Your task: Among the lines of the data, copy those that hold "cyan".

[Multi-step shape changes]
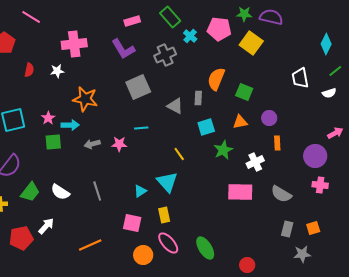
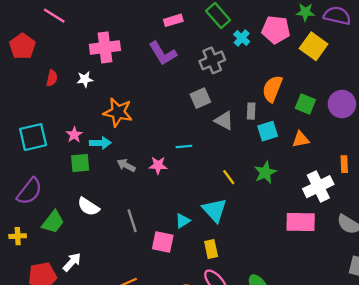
gray square: (138, 87) -> (200, 98), moved, size x0.7
purple circle: (269, 118) -> (342, 104), moved, size x1.5
cyan square: (206, 127) -> (268, 131), moved
gray arrow: (92, 144) -> (126, 165), turned 42
green star: (223, 150) -> (265, 172), moved
white cross: (255, 162) -> (318, 187), size x1.4
white semicircle: (60, 192) -> (88, 207), moved
pink square: (132, 223) -> (163, 242), moved

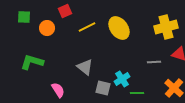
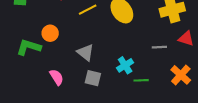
orange circle: (47, 28) -> (50, 33), moved
gray square: (103, 88) -> (93, 78), moved

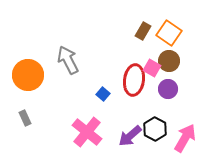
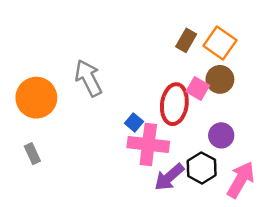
purple circle: (168, 89) -> (221, 135), moved
pink cross: (87, 132) -> (148, 145), moved, turned -32

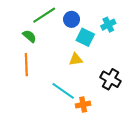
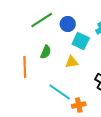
green semicircle: (29, 36) -> (46, 52), moved, turned 72

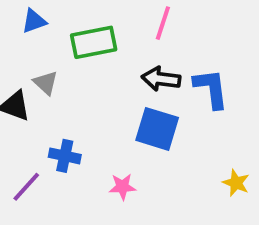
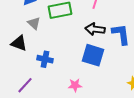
gray triangle: (46, 83) -> (34, 23), moved
blue cross: (65, 156) -> (45, 59), moved

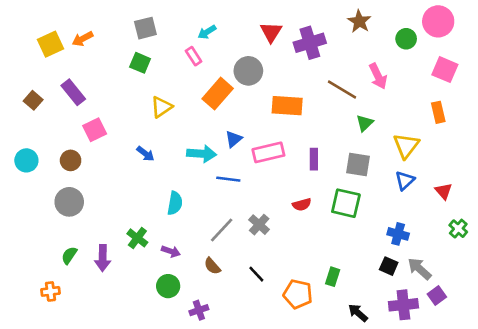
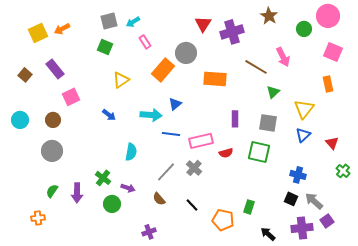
cyan arrow: (207, 32) -> (133, 22), moved
pink rectangle: (268, 152) -> (201, 141), moved
green circle: (168, 286) -> (112, 204), moved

Result of the task:
cyan square: (206, 127) -> (268, 131), moved
cyan arrow: (207, 32) -> (133, 22), moved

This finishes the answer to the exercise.